_Material_
☆ ☆ ☆ ☆ ☆

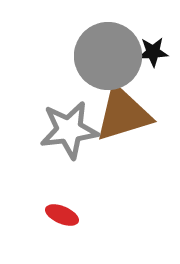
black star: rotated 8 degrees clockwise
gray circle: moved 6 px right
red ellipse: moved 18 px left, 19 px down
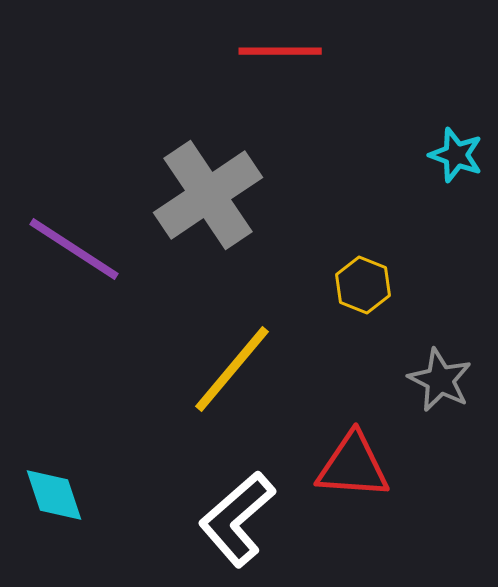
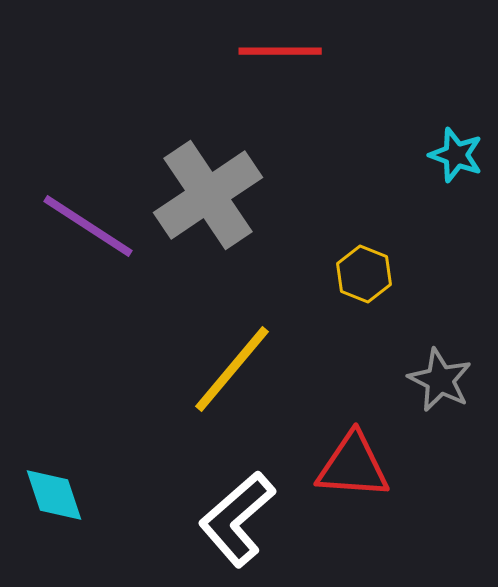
purple line: moved 14 px right, 23 px up
yellow hexagon: moved 1 px right, 11 px up
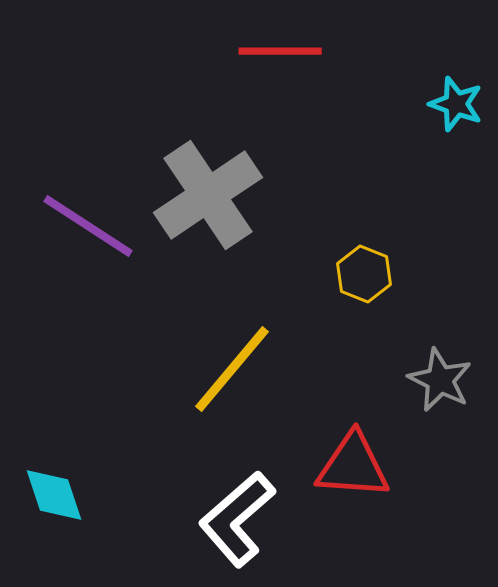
cyan star: moved 51 px up
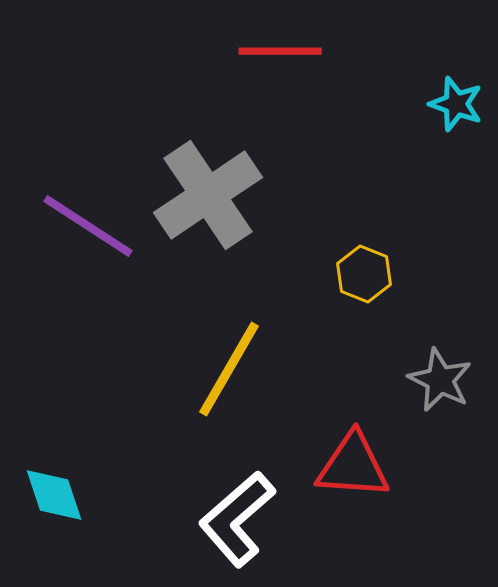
yellow line: moved 3 px left; rotated 10 degrees counterclockwise
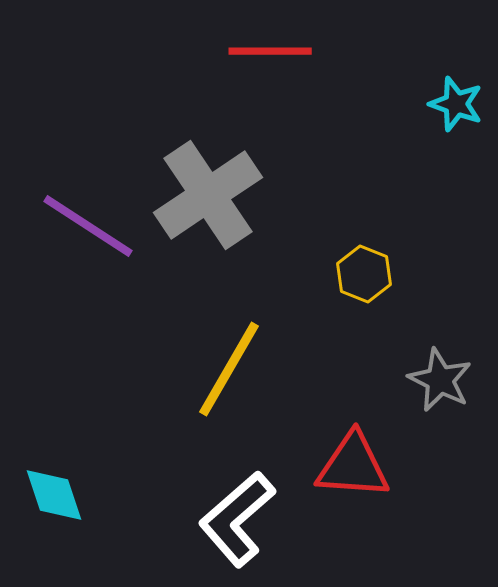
red line: moved 10 px left
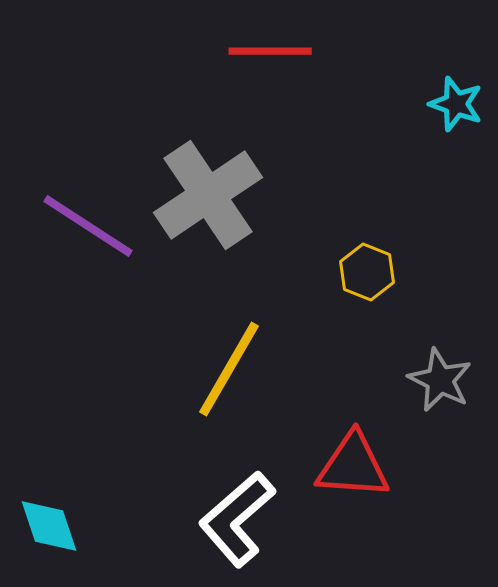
yellow hexagon: moved 3 px right, 2 px up
cyan diamond: moved 5 px left, 31 px down
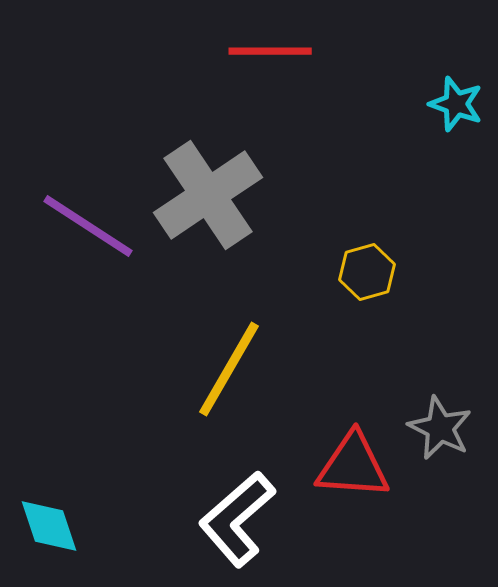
yellow hexagon: rotated 22 degrees clockwise
gray star: moved 48 px down
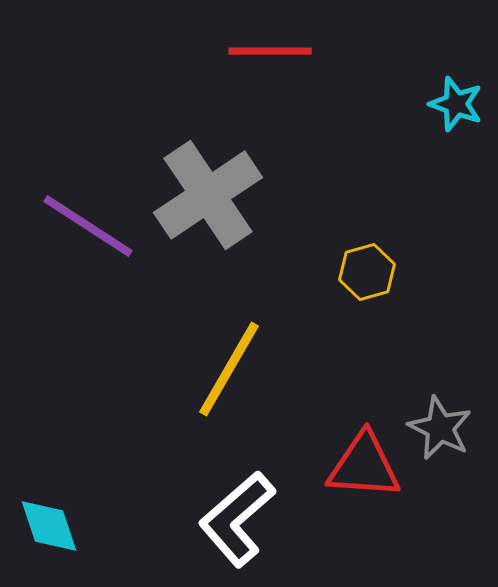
red triangle: moved 11 px right
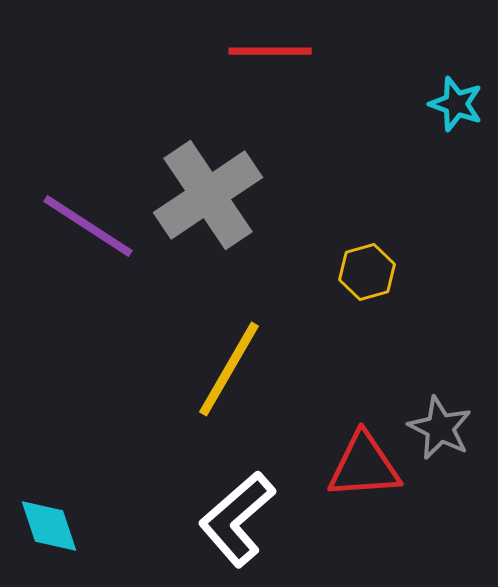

☆ ☆ ☆ ☆ ☆

_Given request_
Rewrite every line of the records with "hexagon" swapped for "pentagon", changing nothing else. Leave out the pictures.

_Result of this exercise_
black star: rotated 8 degrees clockwise
gray circle: moved 6 px right
red ellipse: moved 18 px left, 19 px down
purple line: moved 14 px right, 23 px up
yellow pentagon: moved 1 px right, 11 px up
cyan star: moved 51 px up
yellow line: moved 3 px left; rotated 10 degrees counterclockwise
red line: moved 10 px left
yellow pentagon: moved 3 px right, 2 px up
cyan diamond: moved 5 px left, 31 px down
yellow pentagon: rotated 22 degrees clockwise
gray star: moved 48 px down
red triangle: moved 11 px right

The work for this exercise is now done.